## Exercise requirements
Beginning with the line where "(100, 376) = (225, 213): blue" appears, please restate each line of the records below word for word until the last one, inclusive, and nothing else.

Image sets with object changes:

[Start of Attachment]

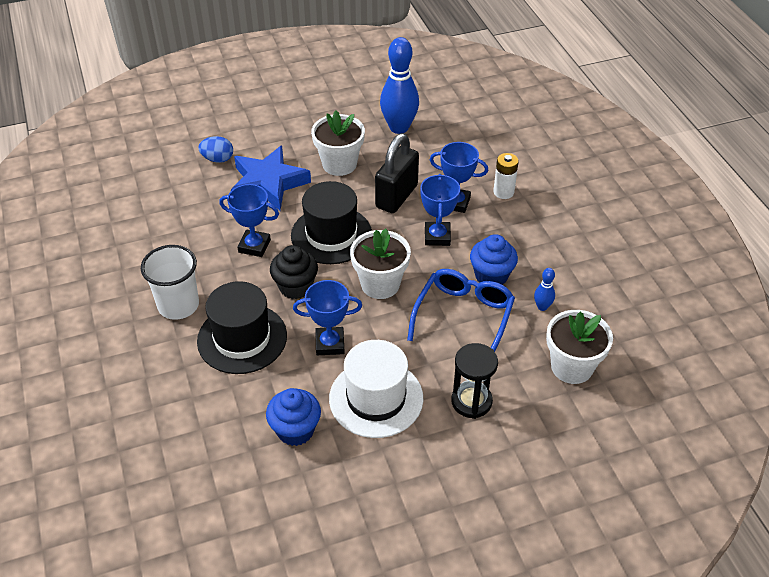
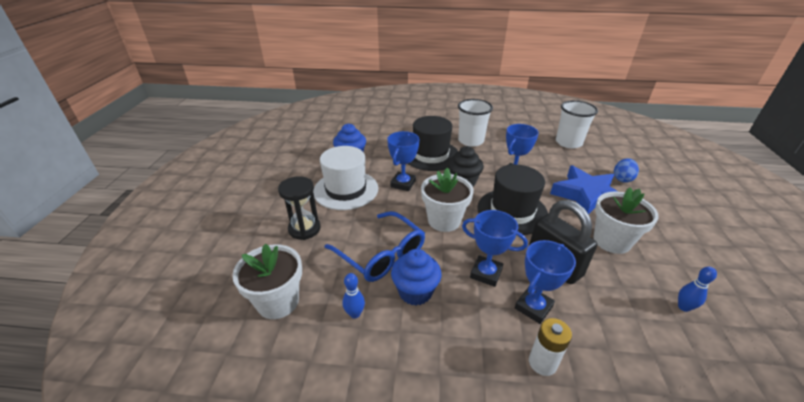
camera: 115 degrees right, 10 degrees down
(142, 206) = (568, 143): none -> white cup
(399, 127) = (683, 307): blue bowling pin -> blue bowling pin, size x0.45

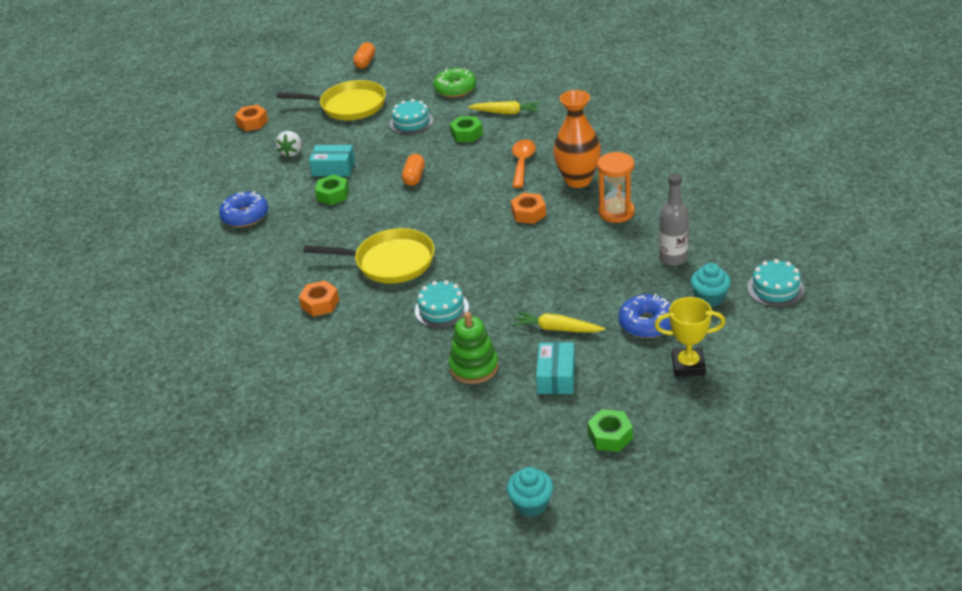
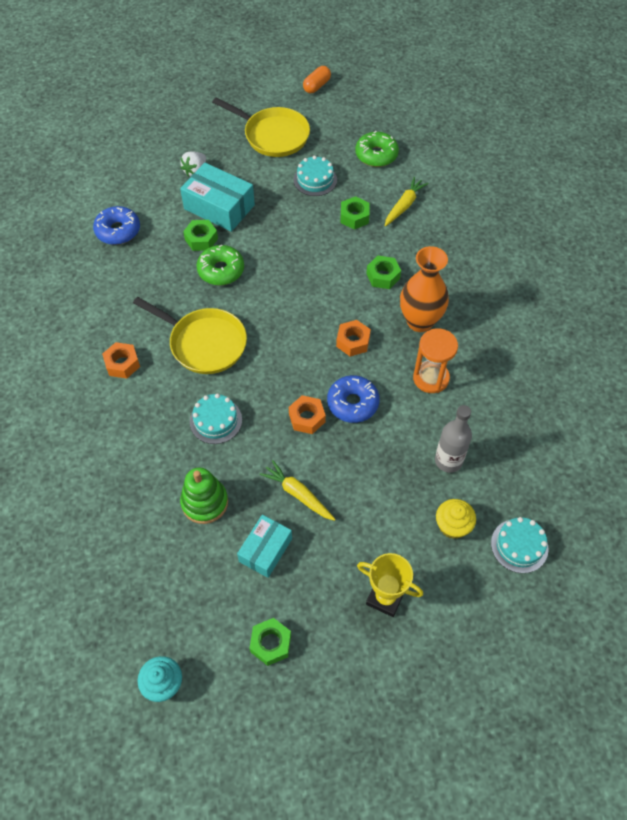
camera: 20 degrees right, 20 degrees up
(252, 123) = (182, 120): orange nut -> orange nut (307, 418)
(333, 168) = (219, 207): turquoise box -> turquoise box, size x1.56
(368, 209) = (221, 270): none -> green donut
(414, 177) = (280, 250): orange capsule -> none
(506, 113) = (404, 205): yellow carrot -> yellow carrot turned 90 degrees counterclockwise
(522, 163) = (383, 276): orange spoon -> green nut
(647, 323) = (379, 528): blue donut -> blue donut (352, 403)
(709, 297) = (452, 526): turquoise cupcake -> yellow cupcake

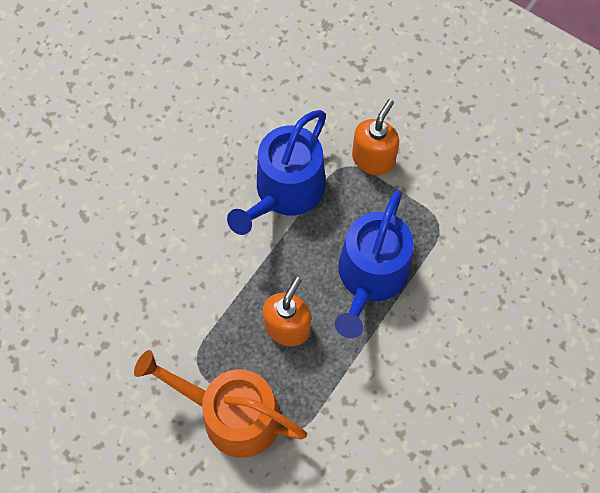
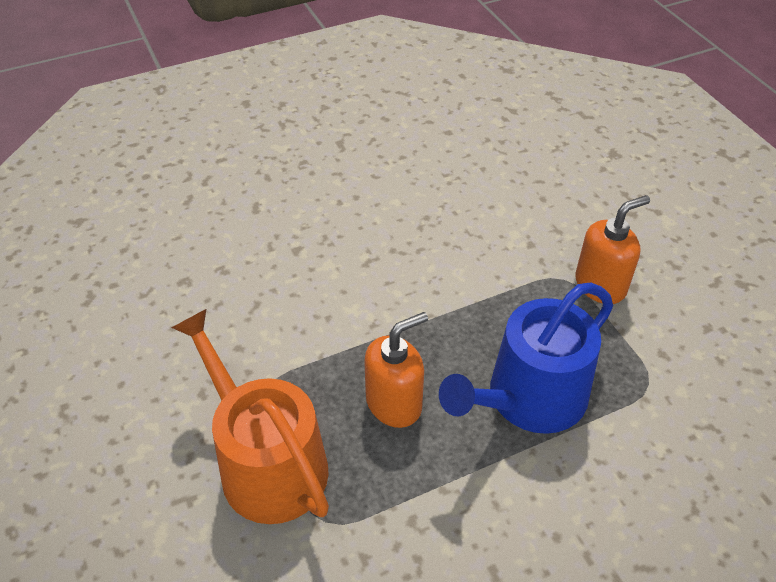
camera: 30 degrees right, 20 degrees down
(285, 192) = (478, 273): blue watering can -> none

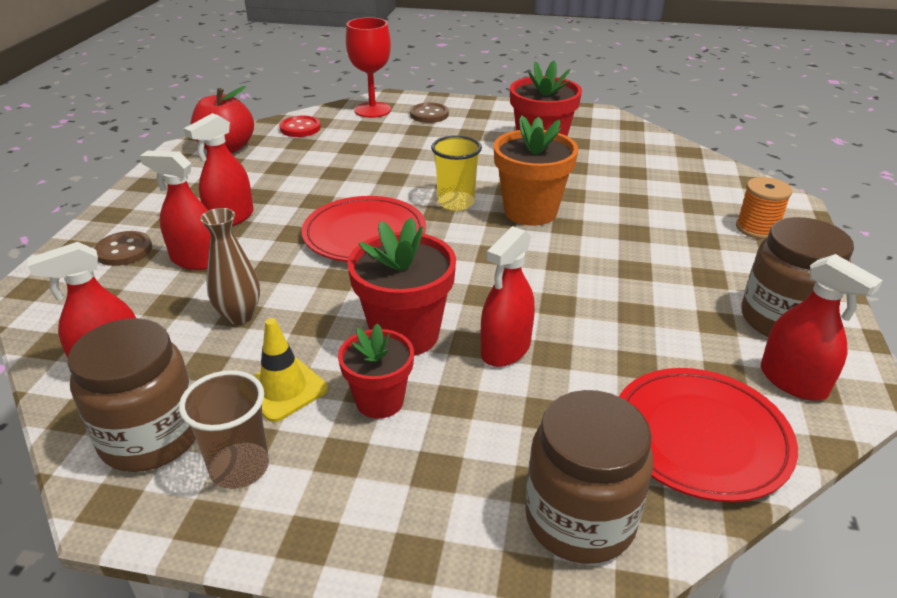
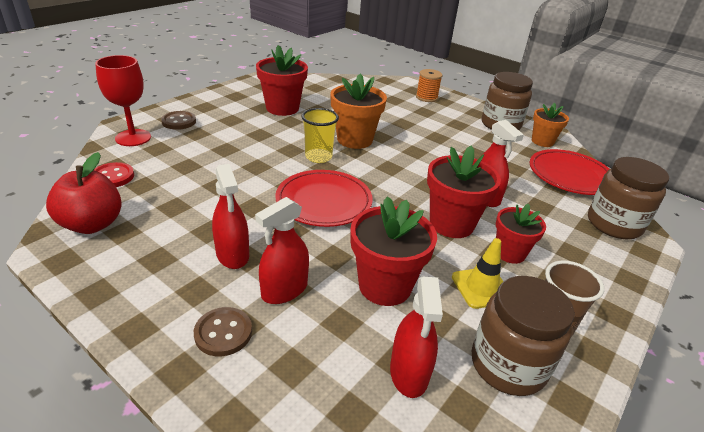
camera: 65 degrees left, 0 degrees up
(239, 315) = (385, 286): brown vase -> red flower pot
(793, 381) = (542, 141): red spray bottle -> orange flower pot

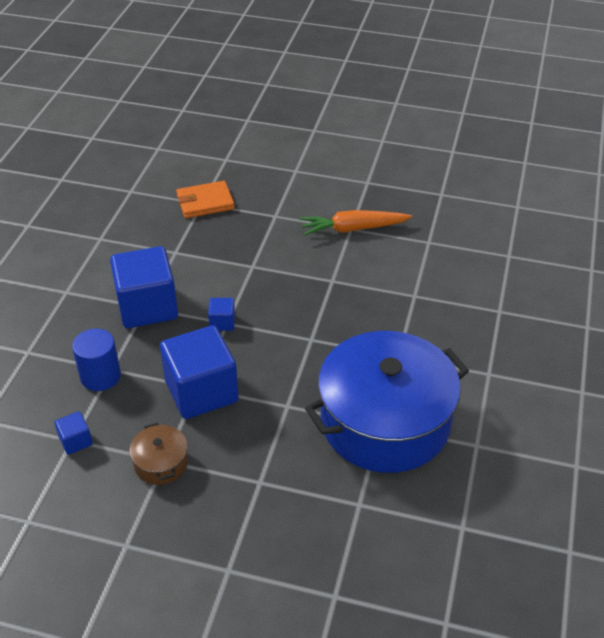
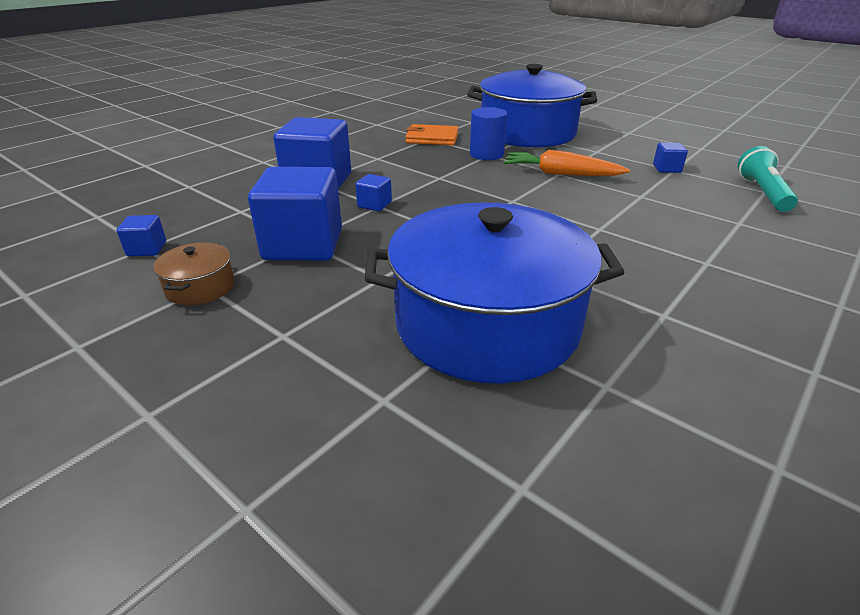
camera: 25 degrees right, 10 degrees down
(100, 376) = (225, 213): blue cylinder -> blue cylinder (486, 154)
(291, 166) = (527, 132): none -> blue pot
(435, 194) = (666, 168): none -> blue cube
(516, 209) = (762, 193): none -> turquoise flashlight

[End of Attachment]

## Response
(100, 376) = (225, 213): blue cylinder -> blue cylinder (486, 154)
(291, 166) = (527, 132): none -> blue pot
(435, 194) = (666, 168): none -> blue cube
(516, 209) = (762, 193): none -> turquoise flashlight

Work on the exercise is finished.